Set down all of the entries below word for word, with the pictures left out.
======
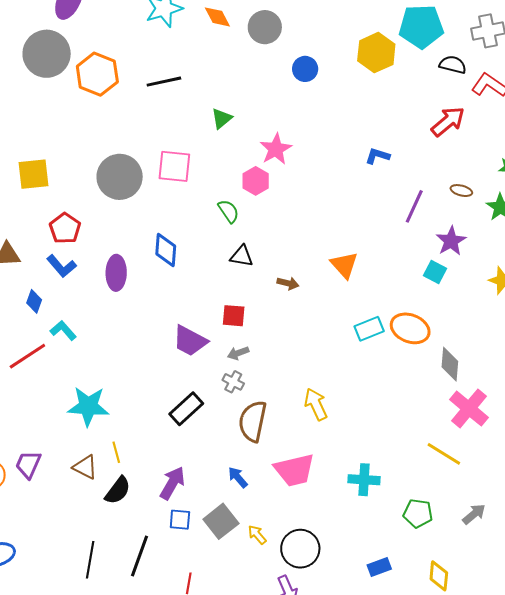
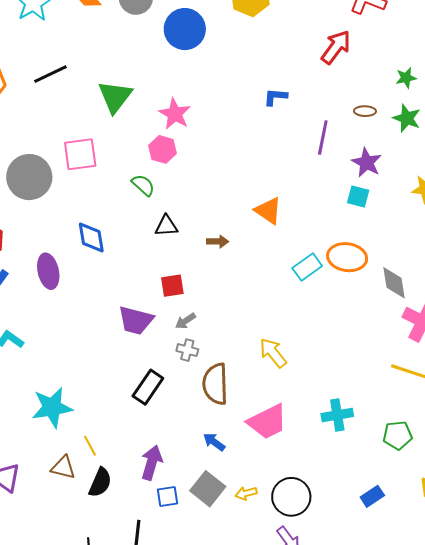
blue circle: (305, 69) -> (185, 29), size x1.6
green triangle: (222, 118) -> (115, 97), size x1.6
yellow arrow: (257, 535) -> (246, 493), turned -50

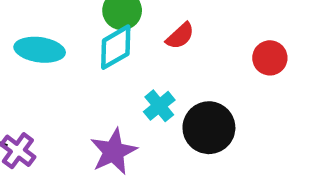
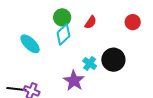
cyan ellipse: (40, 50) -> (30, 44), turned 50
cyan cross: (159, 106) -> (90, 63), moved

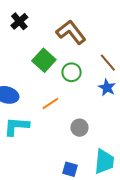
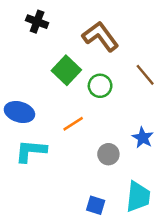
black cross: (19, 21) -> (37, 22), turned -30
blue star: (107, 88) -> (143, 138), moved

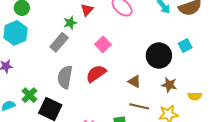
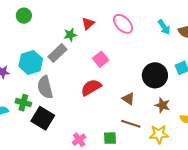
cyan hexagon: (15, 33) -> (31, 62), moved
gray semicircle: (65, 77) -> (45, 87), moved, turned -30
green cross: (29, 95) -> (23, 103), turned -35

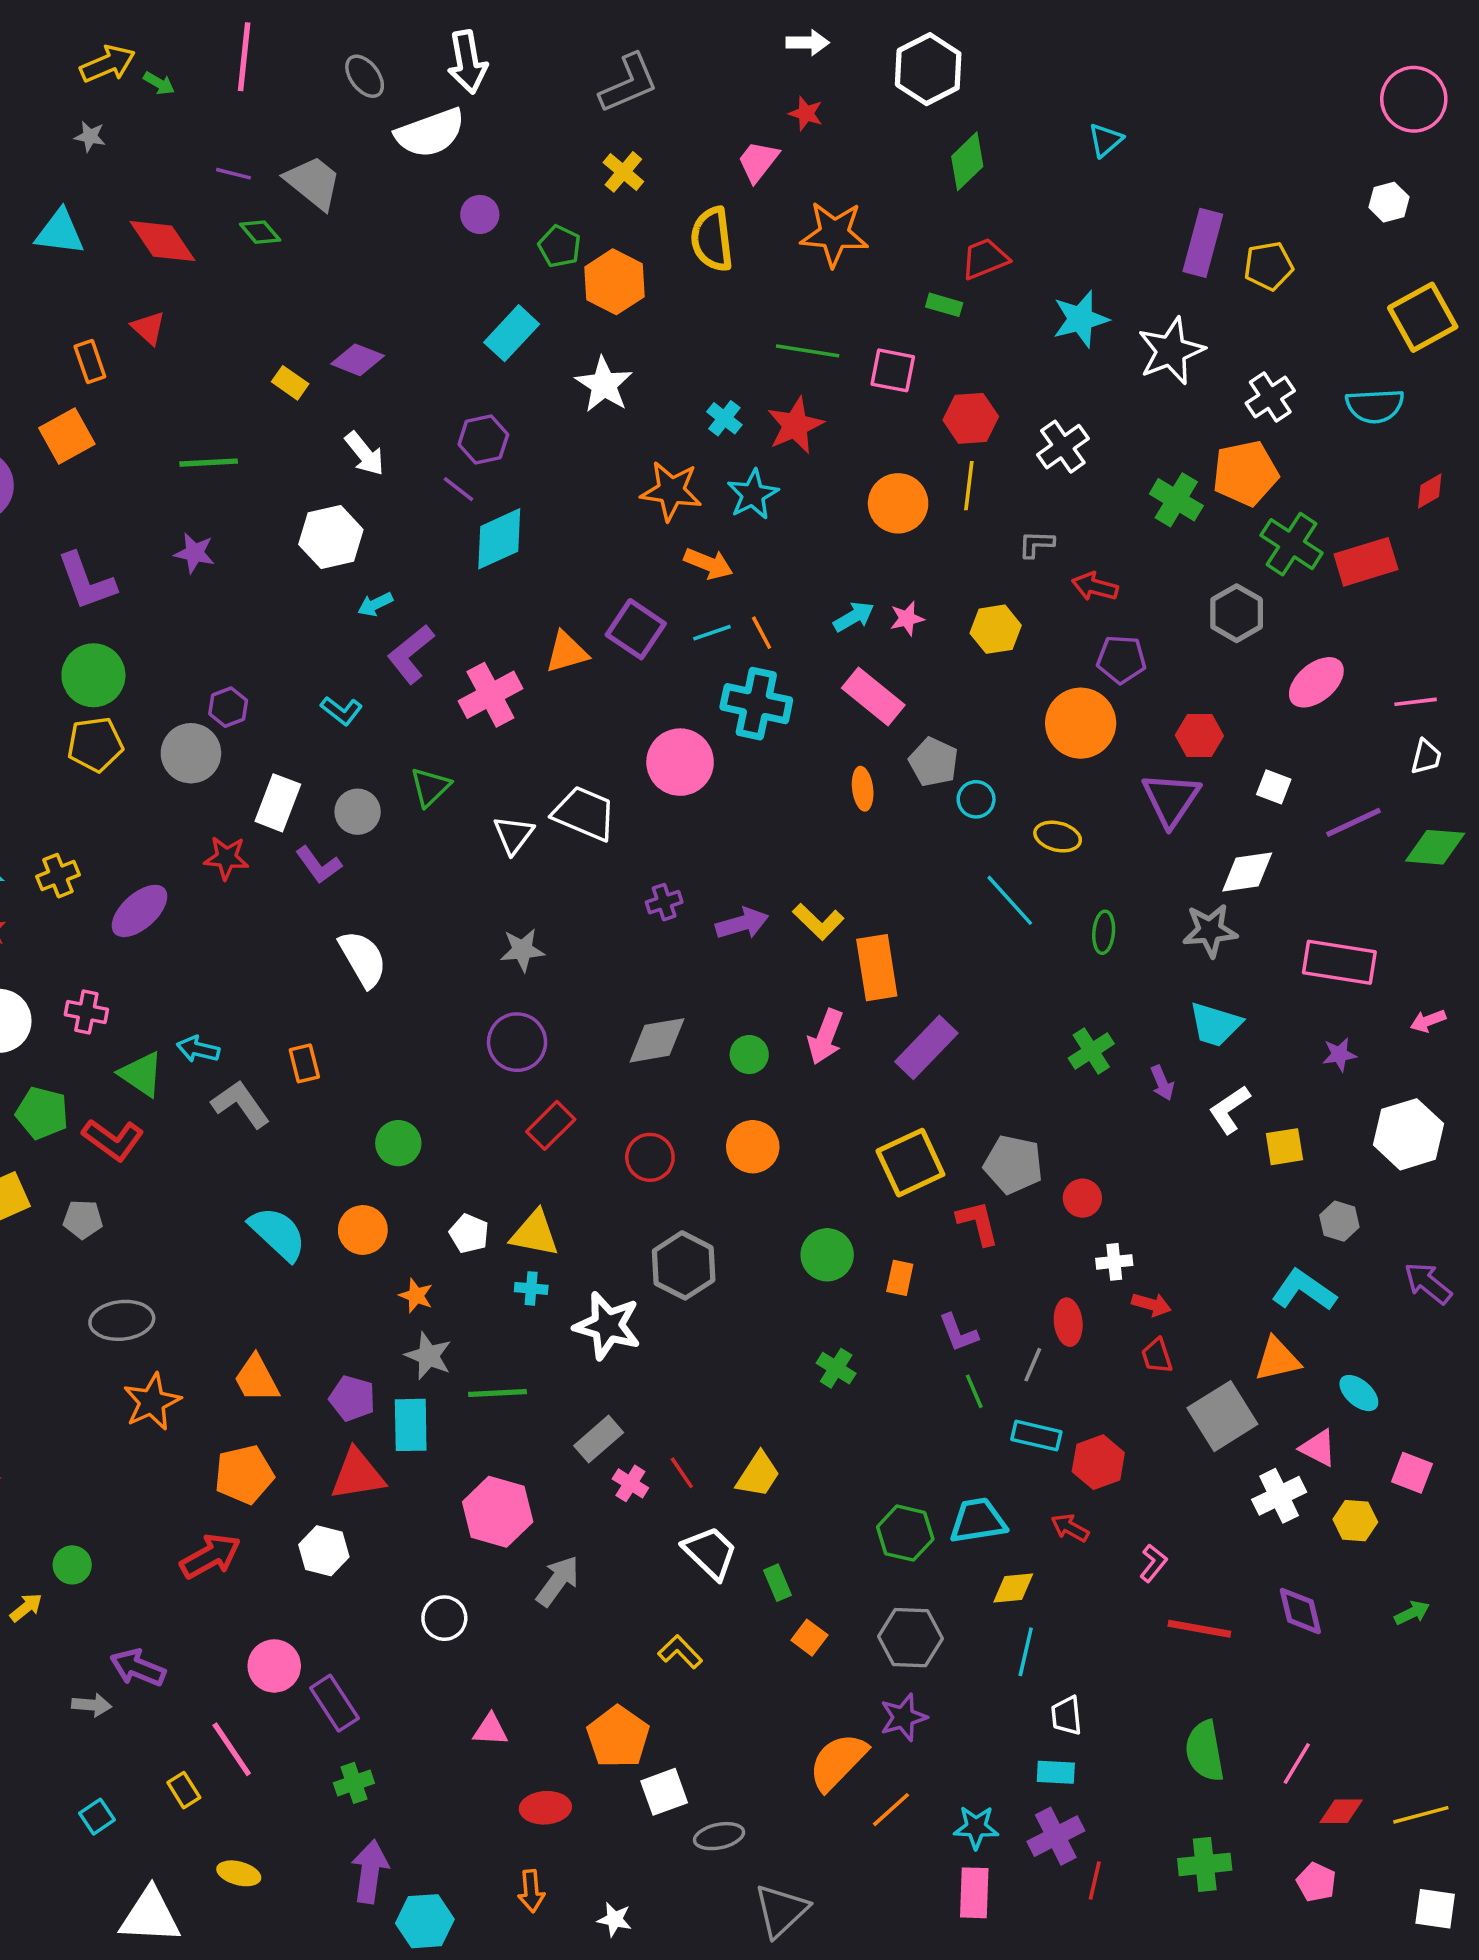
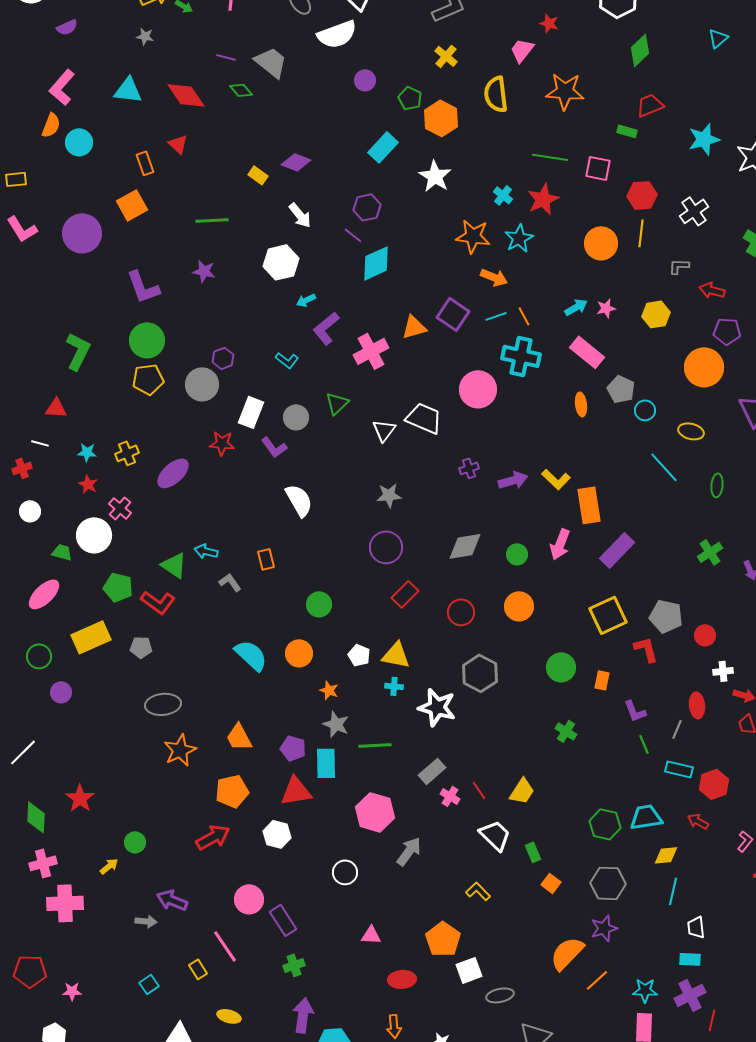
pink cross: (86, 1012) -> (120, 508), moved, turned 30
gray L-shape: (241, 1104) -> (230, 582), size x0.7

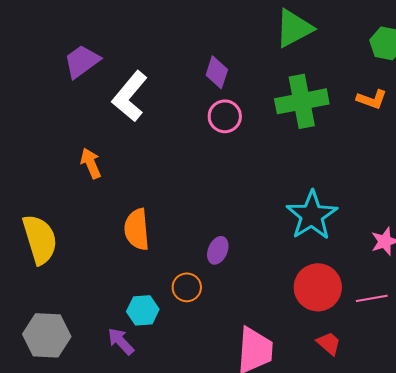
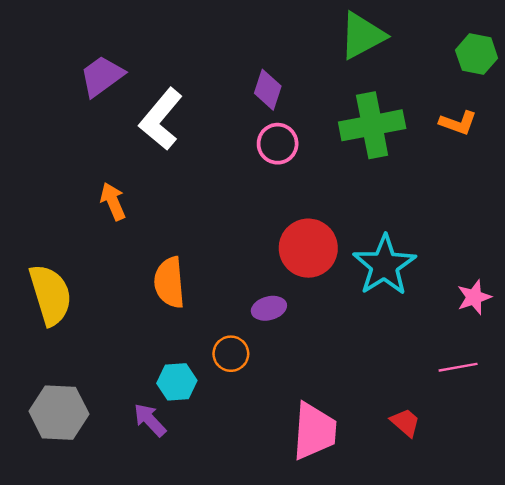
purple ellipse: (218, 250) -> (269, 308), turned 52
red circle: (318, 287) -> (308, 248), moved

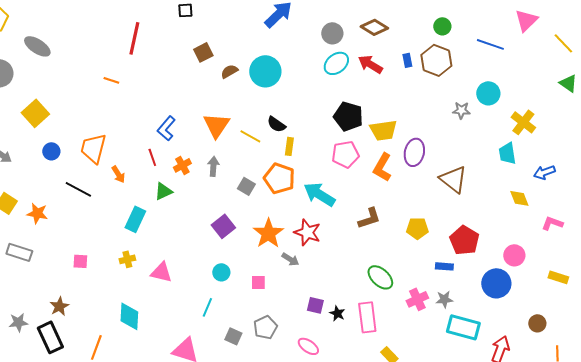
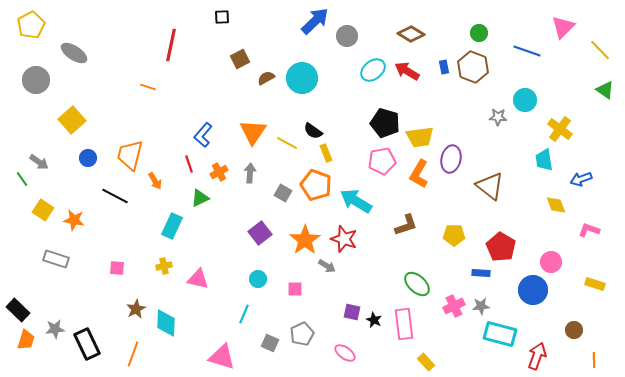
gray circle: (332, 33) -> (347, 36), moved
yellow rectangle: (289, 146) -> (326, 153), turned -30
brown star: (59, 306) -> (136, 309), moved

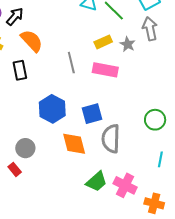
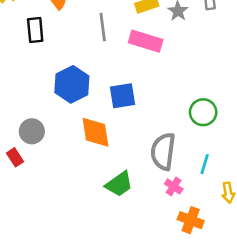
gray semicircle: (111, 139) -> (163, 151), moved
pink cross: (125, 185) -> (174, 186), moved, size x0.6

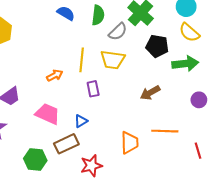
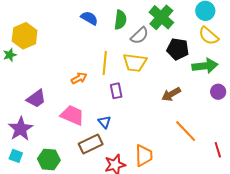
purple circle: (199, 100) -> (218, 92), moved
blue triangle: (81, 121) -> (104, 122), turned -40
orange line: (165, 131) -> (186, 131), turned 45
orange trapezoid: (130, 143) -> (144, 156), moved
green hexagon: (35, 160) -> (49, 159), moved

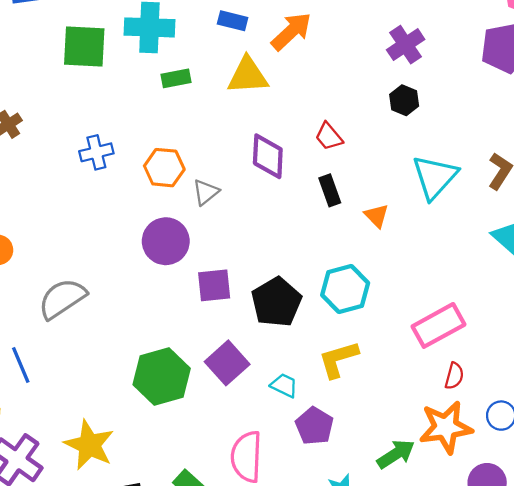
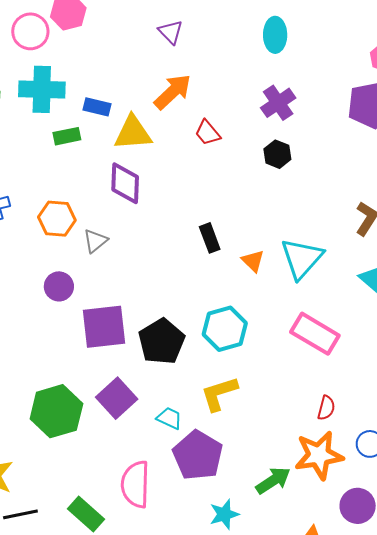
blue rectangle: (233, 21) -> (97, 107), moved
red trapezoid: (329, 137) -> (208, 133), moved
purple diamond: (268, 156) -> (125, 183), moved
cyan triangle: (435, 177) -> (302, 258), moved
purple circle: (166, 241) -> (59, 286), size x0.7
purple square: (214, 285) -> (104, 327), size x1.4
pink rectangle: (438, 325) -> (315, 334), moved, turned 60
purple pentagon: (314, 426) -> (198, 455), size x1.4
======
◆ **The completed task**
blue circle: (305, 69) -> (185, 29), size x1.6
green triangle: (222, 118) -> (115, 97), size x1.6
yellow arrow: (257, 535) -> (246, 493), turned -50

cyan ellipse: (40, 50) -> (30, 44), turned 50
cyan cross: (159, 106) -> (90, 63), moved

black cross: (19, 21) -> (37, 22), turned -30
blue star: (107, 88) -> (143, 138), moved

cyan hexagon: (15, 33) -> (31, 62), moved
gray semicircle: (65, 77) -> (45, 87), moved, turned -30
green cross: (29, 95) -> (23, 103), turned -35

pink cross: (86, 1012) -> (120, 508), moved, turned 30
gray L-shape: (241, 1104) -> (230, 582), size x0.7

purple ellipse: (218, 250) -> (269, 308), turned 52
red circle: (318, 287) -> (308, 248), moved

gray circle: (332, 33) -> (347, 36), moved
yellow rectangle: (289, 146) -> (326, 153), turned -30
brown star: (59, 306) -> (136, 309), moved

gray semicircle: (111, 139) -> (163, 151), moved
pink cross: (125, 185) -> (174, 186), moved, size x0.6

purple circle: (199, 100) -> (218, 92), moved
blue triangle: (81, 121) -> (104, 122), turned -40
orange line: (165, 131) -> (186, 131), turned 45
orange trapezoid: (130, 143) -> (144, 156), moved
green hexagon: (35, 160) -> (49, 159), moved

blue rectangle: (233, 21) -> (97, 107), moved
red trapezoid: (329, 137) -> (208, 133), moved
purple diamond: (268, 156) -> (125, 183), moved
cyan triangle: (435, 177) -> (302, 258), moved
purple circle: (166, 241) -> (59, 286), size x0.7
purple square: (214, 285) -> (104, 327), size x1.4
pink rectangle: (438, 325) -> (315, 334), moved, turned 60
purple pentagon: (314, 426) -> (198, 455), size x1.4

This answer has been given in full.